╭─ Data for the task

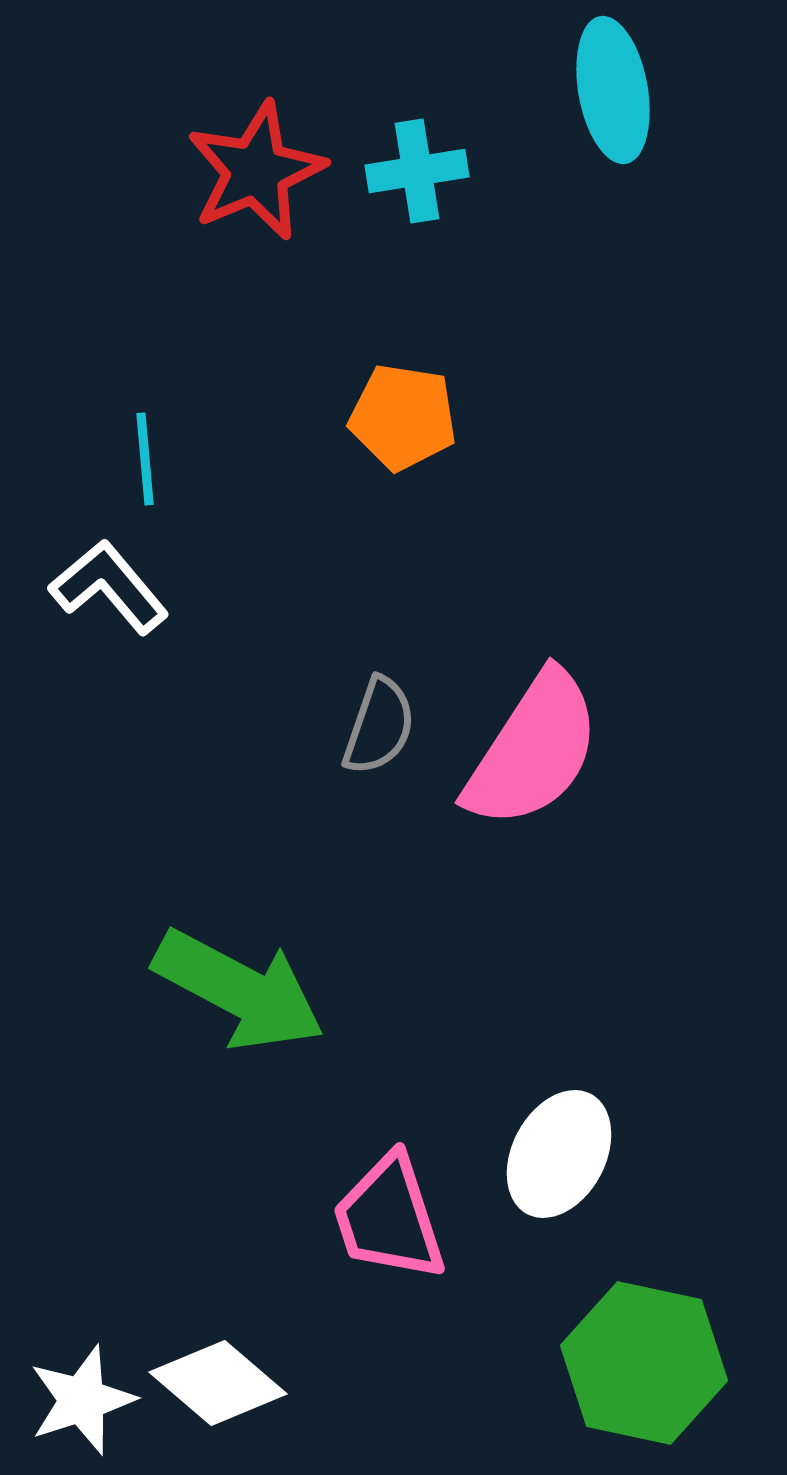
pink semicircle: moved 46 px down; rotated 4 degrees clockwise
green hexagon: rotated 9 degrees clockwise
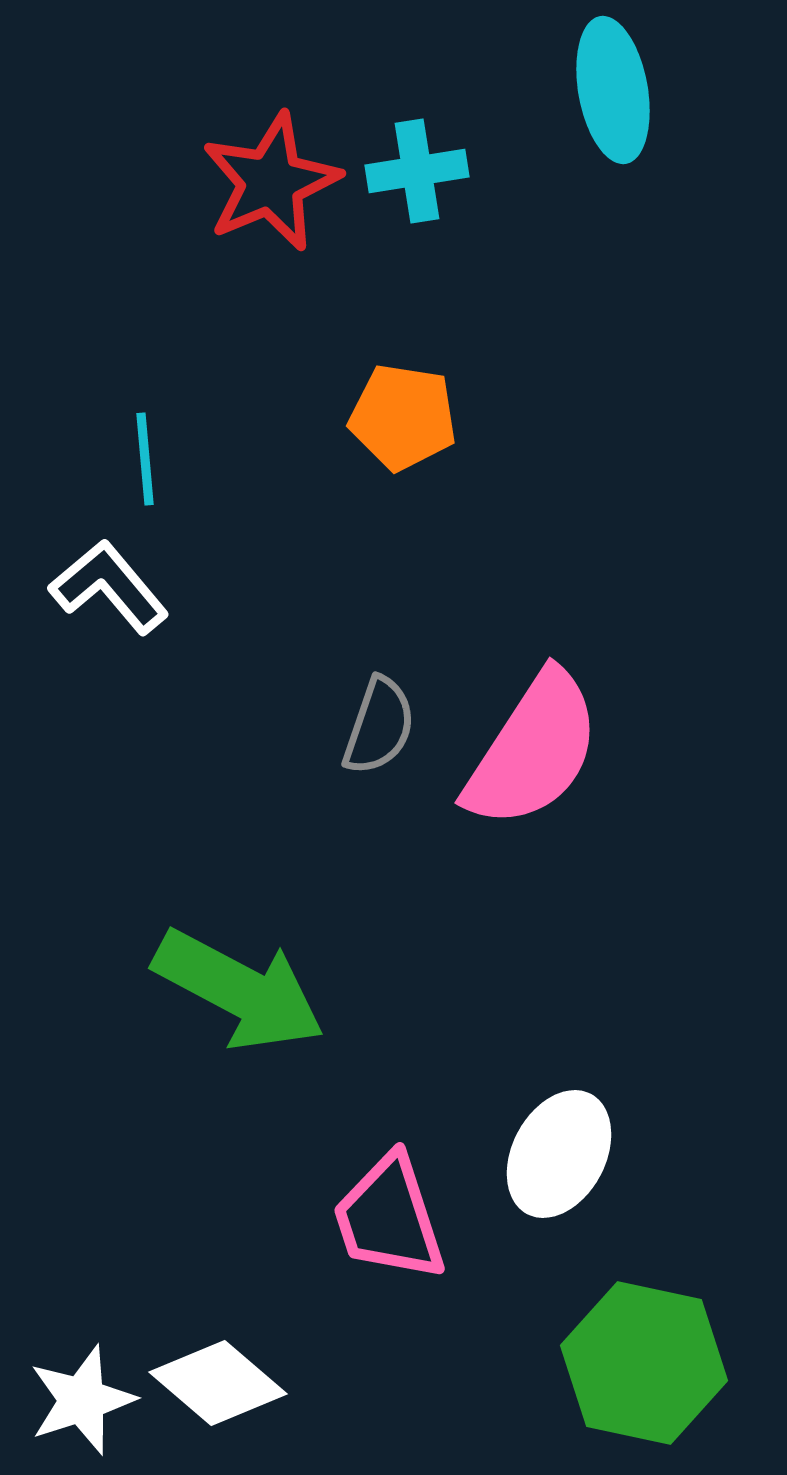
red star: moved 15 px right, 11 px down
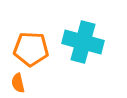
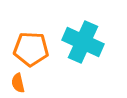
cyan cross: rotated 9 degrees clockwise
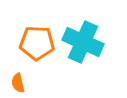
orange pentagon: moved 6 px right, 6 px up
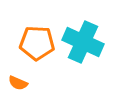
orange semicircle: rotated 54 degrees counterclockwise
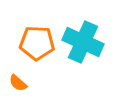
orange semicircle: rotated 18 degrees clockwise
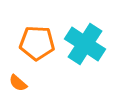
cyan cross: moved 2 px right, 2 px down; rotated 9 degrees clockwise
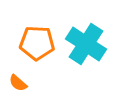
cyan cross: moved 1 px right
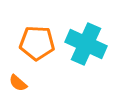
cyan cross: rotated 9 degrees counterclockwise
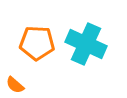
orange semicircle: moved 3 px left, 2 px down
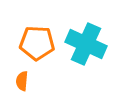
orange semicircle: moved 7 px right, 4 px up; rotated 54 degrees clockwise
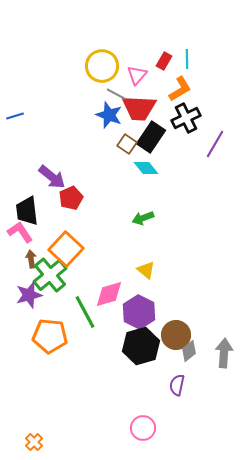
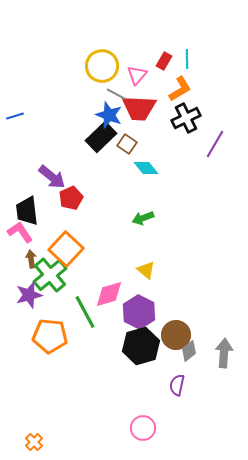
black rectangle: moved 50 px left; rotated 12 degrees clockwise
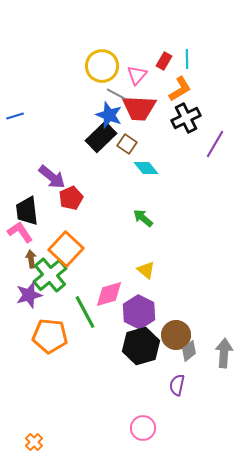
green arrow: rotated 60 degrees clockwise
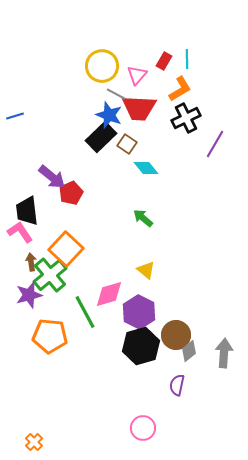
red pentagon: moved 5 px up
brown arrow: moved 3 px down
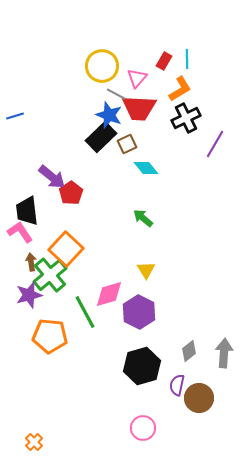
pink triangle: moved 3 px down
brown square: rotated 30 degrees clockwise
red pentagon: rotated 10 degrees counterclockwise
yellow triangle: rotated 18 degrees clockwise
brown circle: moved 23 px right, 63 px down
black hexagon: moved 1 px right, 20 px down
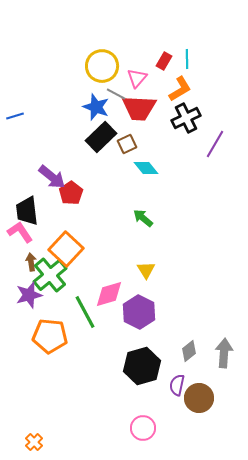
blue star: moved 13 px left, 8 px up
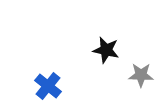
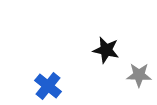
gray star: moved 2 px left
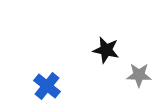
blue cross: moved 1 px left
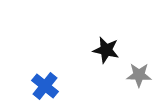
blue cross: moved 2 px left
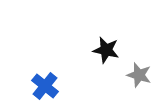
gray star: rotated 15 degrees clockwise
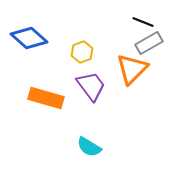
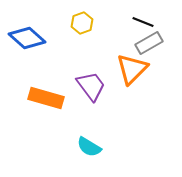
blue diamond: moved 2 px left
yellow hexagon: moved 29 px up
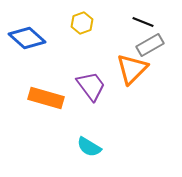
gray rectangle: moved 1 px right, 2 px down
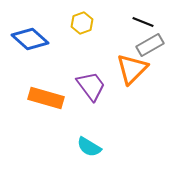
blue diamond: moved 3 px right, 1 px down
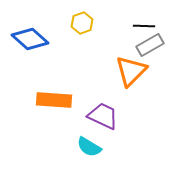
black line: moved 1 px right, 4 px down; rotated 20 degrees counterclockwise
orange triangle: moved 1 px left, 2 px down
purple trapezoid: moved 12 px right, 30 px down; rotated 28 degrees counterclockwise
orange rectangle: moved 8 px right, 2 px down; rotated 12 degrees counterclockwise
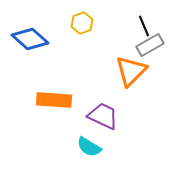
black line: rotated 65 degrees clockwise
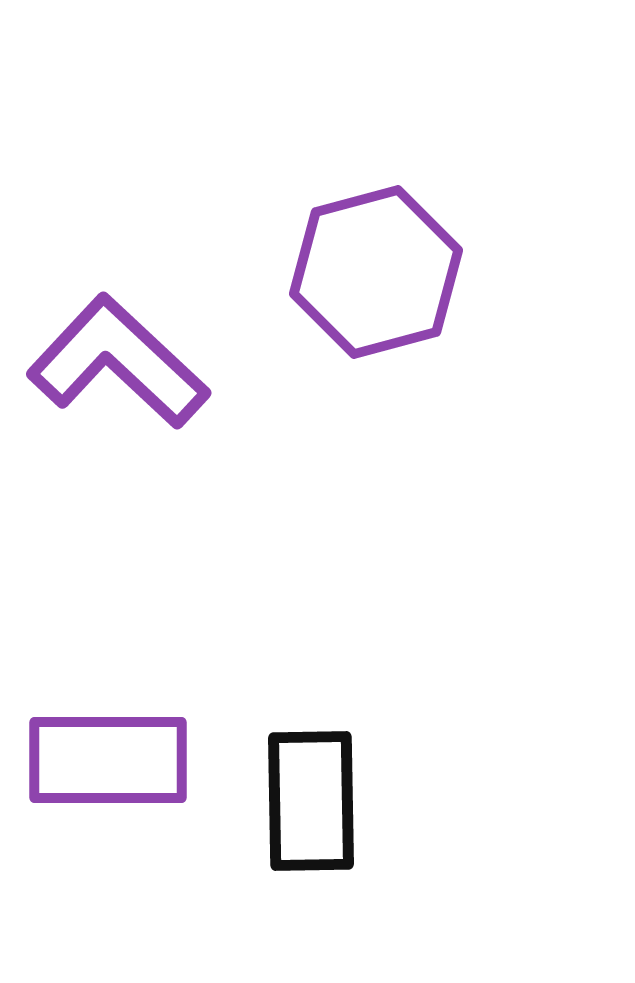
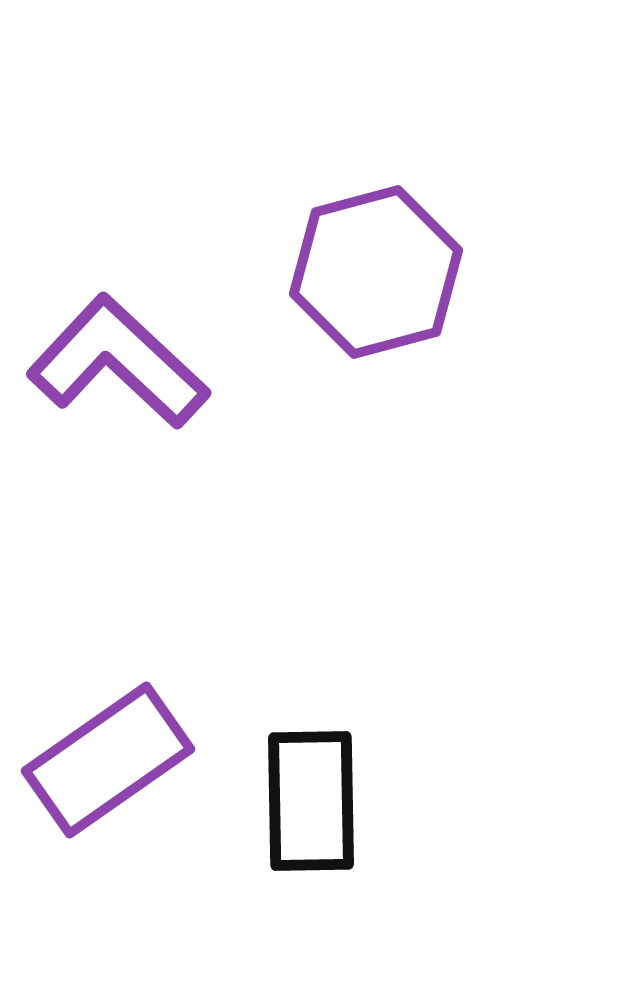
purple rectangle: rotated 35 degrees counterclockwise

╰─

> **Task brief**: Copy out every line of the material above word for word, omitting the pictures.

> **Answer to this task**:
pink semicircle: moved 46 px down; rotated 4 degrees clockwise
green hexagon: rotated 9 degrees clockwise
red star: moved 15 px right, 11 px down
cyan cross: rotated 9 degrees clockwise
orange pentagon: moved 6 px right, 6 px up
orange semicircle: rotated 54 degrees counterclockwise
orange semicircle: rotated 18 degrees clockwise
cyan cross: moved 2 px right, 2 px down; rotated 9 degrees clockwise
cyan cross: moved 1 px right
cyan cross: rotated 9 degrees counterclockwise
orange semicircle: moved 3 px left, 2 px down
orange semicircle: moved 7 px right, 4 px up; rotated 54 degrees clockwise
black rectangle: moved 50 px left; rotated 12 degrees clockwise
green arrow: rotated 60 degrees clockwise
red pentagon: moved 5 px up
brown arrow: moved 3 px down
pink triangle: moved 3 px down
brown square: rotated 30 degrees clockwise
red pentagon: rotated 10 degrees counterclockwise
yellow triangle: rotated 18 degrees clockwise
brown circle: moved 23 px right, 63 px down
black hexagon: moved 1 px right, 20 px down
blue star: moved 13 px left, 8 px up
gray star: moved 2 px left
blue cross: moved 1 px left
blue cross: moved 2 px left
gray star: rotated 15 degrees clockwise
blue diamond: moved 2 px left
yellow hexagon: moved 29 px up
gray rectangle: moved 1 px right, 2 px down
blue diamond: moved 3 px right, 1 px down
black line: moved 1 px right, 4 px down; rotated 20 degrees counterclockwise
orange triangle: moved 1 px left, 2 px down
purple trapezoid: moved 12 px right, 30 px down; rotated 28 degrees counterclockwise
orange rectangle: moved 8 px right, 2 px down; rotated 12 degrees counterclockwise
black line: rotated 65 degrees clockwise
purple rectangle: rotated 35 degrees counterclockwise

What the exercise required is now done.